"""

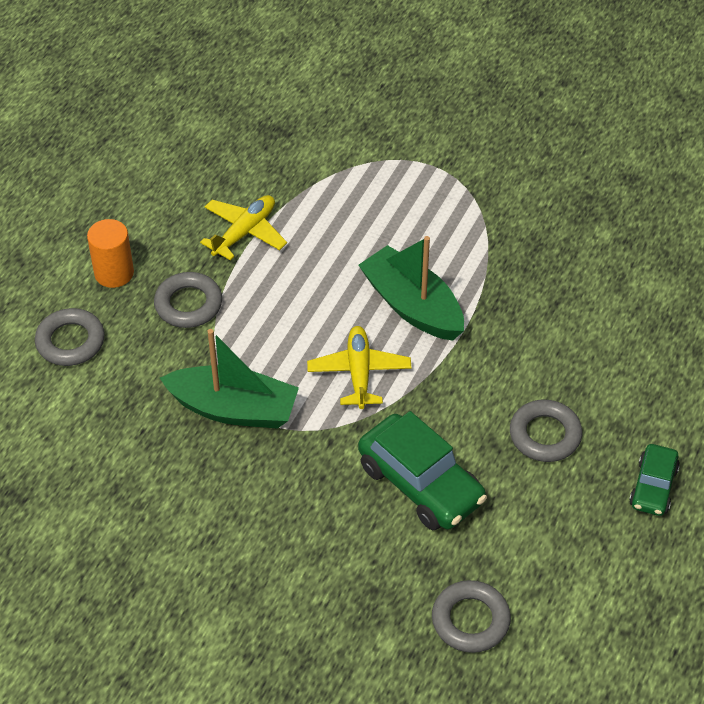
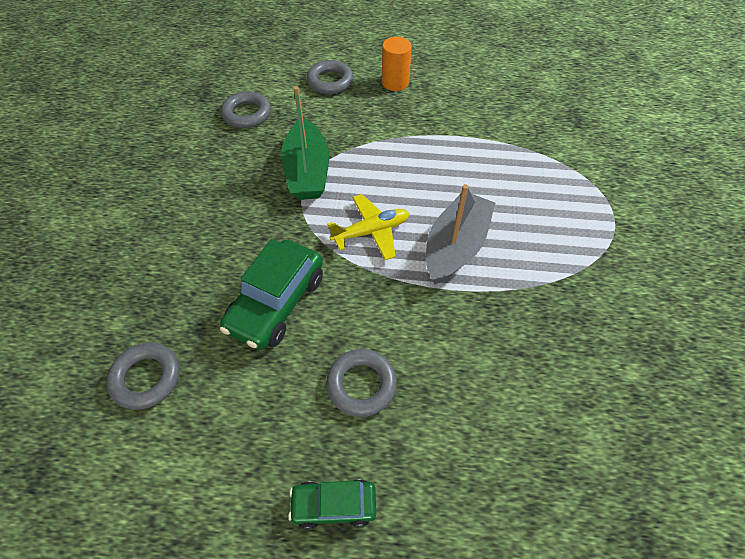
camera: 70 degrees right, 5 degrees up
(188, 304) = (388, 123): grey ring -> grey ring (247, 114)
(244, 232) = (468, 131): yellow plane -> none
(412, 306) = (456, 246): green boat -> grey boat

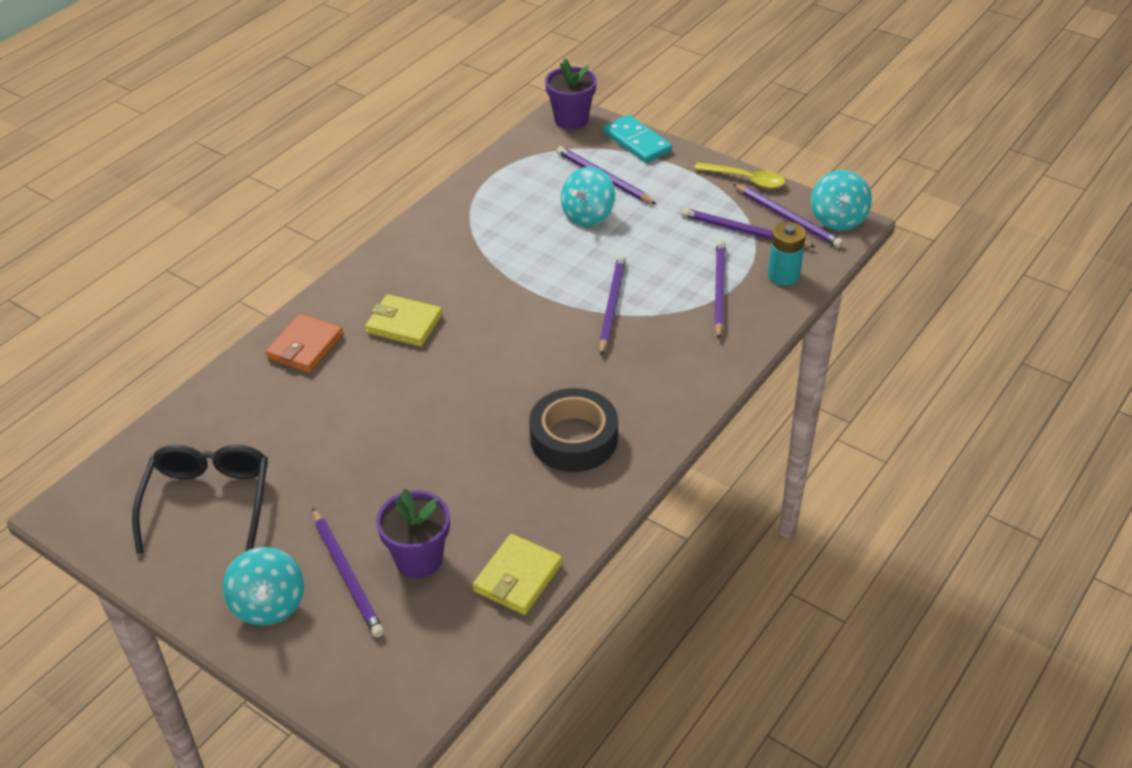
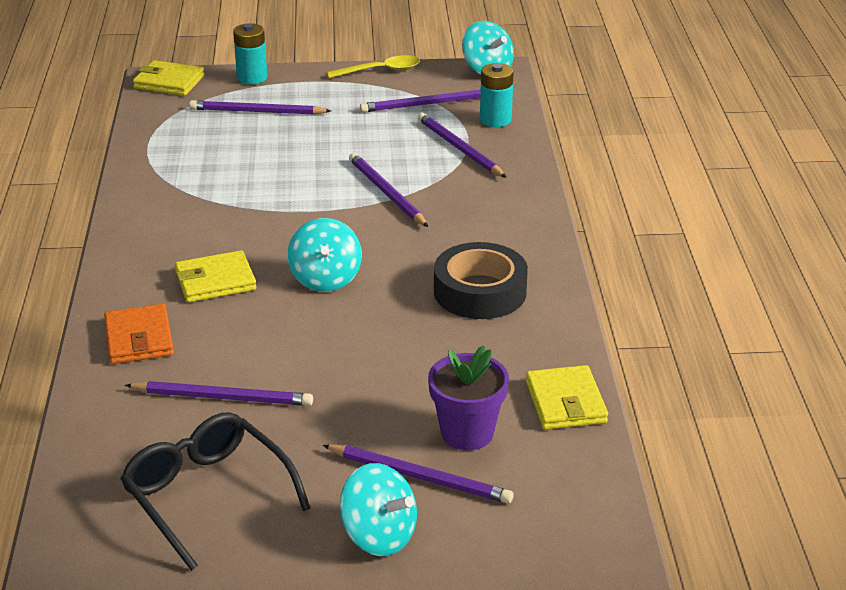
camera: 40 degrees left, 10 degrees down
(571, 119) = (169, 82): purple flower pot -> yellow wallet
(588, 215) = (279, 141): turquoise spinning top -> turquoise spinning top (325, 279)
(637, 142) = (252, 78): turquoise domino -> turquoise battery
(787, 218) = (448, 83): purple pencil -> purple pencil (223, 397)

"""

- PROBLEM STATEMENT -
Read through the listing and copy each line in which the word "degrees" occurs.

- EXERCISE ANSWER -
camera: 70 degrees right, 5 degrees up
camera: 40 degrees left, 10 degrees down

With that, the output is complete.